- TASK STATEMENT: Repeat the entries below exactly. Begin with the first line and end with the line that contains "relocated: scarlet_notepad 651, 344".

(Spatial reasoning data)
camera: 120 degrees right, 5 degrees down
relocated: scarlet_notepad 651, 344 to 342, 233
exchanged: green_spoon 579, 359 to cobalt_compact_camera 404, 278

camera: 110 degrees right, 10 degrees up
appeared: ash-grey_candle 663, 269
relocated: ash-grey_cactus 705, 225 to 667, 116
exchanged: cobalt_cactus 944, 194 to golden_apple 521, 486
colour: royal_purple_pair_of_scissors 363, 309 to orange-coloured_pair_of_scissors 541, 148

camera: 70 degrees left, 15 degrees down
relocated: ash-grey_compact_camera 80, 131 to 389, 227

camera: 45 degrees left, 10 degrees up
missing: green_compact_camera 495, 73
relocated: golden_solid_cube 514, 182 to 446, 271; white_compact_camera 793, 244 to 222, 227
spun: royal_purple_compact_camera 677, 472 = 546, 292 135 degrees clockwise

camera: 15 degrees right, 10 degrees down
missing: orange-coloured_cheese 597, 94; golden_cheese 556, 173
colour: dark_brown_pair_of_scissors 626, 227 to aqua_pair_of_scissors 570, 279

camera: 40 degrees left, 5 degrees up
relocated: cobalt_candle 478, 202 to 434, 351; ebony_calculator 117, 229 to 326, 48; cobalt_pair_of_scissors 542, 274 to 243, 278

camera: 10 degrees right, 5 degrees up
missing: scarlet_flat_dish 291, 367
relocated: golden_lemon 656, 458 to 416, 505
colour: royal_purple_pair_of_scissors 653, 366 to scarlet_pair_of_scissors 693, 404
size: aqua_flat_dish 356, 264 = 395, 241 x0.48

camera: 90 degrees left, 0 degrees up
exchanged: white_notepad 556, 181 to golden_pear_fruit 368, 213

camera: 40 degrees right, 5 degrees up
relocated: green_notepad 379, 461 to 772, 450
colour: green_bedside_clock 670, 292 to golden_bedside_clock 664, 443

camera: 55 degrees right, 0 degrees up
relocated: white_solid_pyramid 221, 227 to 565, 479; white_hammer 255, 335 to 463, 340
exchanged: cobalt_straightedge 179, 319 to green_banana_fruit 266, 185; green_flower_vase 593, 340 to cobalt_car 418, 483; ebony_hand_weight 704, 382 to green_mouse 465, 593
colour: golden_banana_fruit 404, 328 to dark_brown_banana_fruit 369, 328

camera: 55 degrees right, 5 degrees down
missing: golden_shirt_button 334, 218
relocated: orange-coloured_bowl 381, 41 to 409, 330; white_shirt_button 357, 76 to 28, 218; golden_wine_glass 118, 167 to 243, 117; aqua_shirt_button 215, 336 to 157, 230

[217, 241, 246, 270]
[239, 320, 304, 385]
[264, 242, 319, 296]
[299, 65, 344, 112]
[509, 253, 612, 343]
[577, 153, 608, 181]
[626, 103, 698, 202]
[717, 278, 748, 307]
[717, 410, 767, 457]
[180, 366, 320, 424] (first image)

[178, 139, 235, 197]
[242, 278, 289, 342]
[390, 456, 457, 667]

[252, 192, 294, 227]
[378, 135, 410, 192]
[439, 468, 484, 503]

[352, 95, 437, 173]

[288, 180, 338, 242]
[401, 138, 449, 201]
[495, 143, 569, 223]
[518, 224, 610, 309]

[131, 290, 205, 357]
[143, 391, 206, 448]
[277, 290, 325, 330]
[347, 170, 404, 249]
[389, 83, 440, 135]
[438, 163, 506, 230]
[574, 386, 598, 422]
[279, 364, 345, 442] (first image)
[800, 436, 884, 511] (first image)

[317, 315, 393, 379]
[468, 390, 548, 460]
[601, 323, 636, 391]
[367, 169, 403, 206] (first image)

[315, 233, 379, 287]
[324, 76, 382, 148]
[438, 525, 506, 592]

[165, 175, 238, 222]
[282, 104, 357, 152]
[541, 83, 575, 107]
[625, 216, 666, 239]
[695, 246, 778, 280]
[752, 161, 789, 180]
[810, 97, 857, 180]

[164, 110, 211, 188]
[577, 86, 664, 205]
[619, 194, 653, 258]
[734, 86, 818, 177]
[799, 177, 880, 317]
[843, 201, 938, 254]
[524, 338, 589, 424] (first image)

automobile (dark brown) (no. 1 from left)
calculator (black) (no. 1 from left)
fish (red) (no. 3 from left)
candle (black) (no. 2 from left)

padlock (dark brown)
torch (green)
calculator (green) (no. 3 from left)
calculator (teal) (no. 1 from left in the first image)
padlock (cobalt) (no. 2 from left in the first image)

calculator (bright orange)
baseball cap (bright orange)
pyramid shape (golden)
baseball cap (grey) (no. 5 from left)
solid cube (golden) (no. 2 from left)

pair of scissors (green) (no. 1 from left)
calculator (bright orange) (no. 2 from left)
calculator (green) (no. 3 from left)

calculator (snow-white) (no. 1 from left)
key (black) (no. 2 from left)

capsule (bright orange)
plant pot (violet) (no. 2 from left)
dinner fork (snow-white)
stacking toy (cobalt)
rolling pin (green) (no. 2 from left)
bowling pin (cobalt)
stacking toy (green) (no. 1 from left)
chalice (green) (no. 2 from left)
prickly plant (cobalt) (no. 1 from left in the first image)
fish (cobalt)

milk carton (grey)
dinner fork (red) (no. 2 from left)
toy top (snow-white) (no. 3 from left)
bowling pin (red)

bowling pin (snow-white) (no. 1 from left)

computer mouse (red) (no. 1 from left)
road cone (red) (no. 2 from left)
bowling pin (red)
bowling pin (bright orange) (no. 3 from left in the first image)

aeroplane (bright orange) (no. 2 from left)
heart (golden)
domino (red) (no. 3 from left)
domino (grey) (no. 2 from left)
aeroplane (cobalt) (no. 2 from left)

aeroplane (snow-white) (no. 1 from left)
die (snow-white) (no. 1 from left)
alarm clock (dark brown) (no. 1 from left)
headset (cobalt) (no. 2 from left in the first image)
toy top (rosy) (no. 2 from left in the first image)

- ANSWER TO THE PROBLEM:
camera: 120 degrees right, 5 degrees down
relocated: scarlet_notepad 651, 344 to 342, 233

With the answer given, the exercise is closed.